- Input data
□ □ □
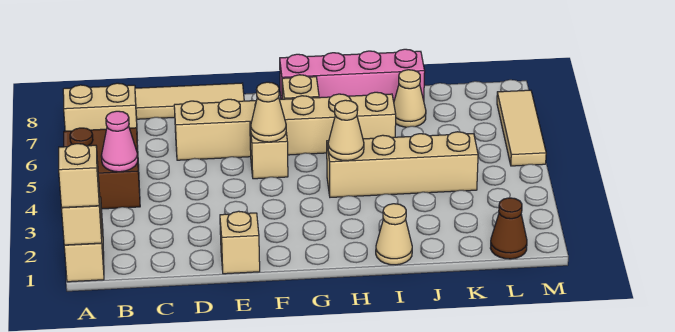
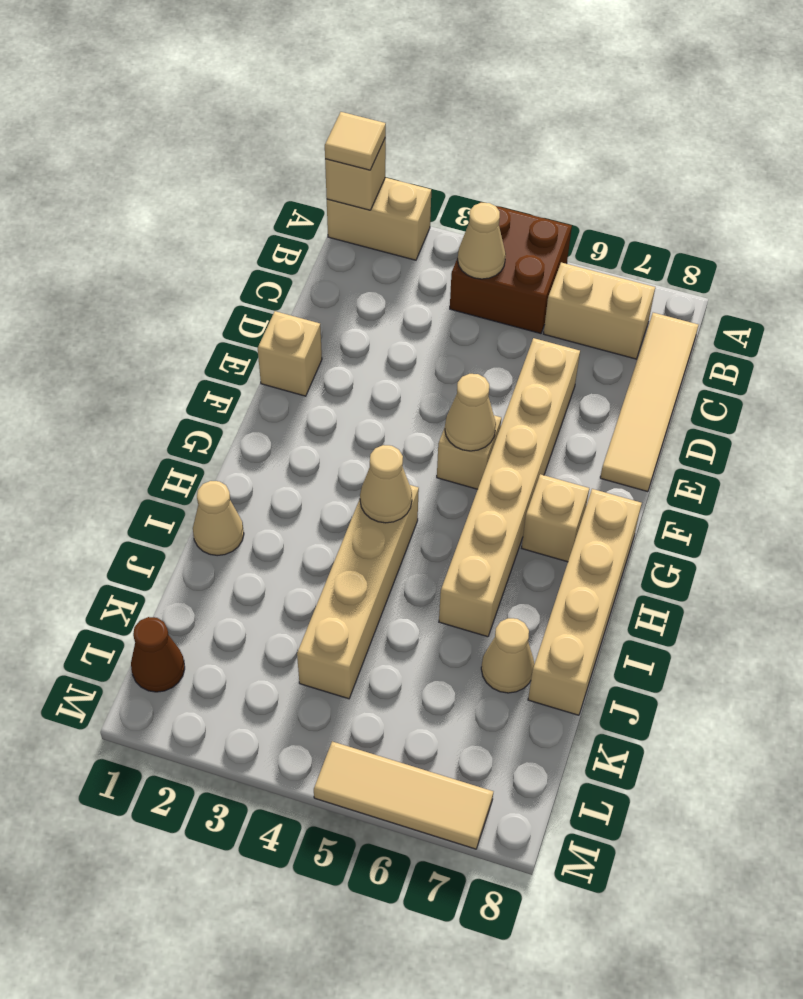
tan brick A1 level 3 -> tan tile A1 level 3
tan brick A7:B7 level 1 -> tan brick B6:B7 level 1
pink cone B4 level 2 -> tan cone B4 level 2
pink brick G8:J8 level 1 -> tan brick G8:J8 level 1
□ □ □
- Task prompt
What is needed is the listing above, repeated verbatim, without its images.

- Answer box
tan brick A1 level 3 -> tan tile A1 level 3
tan brick A7:B7 level 1 -> tan brick B6:B7 level 1
pink cone B4 level 2 -> tan cone B4 level 2
pink brick G8:J8 level 1 -> tan brick G8:J8 level 1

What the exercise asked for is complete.